* MATERIAL SUPPLIED *

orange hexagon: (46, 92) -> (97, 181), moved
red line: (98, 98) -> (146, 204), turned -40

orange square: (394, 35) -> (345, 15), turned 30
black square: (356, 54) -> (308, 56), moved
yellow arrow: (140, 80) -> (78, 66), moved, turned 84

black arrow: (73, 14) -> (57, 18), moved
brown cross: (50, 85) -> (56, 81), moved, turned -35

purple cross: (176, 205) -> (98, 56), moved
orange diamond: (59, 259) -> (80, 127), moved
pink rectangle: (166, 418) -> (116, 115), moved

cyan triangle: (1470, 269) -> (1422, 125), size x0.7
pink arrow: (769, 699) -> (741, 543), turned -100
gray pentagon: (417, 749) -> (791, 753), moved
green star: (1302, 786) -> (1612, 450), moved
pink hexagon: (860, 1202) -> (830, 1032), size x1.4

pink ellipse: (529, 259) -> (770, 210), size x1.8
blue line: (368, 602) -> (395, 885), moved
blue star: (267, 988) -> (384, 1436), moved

* WHAT IS NEEDED *
Please write out the lines that run from the one with "blue line: (368, 602) -> (395, 885), moved" to the end of the records, both included, exactly as they appear.

* WRITTEN SOLUTION *
blue line: (368, 602) -> (395, 885), moved
blue star: (267, 988) -> (384, 1436), moved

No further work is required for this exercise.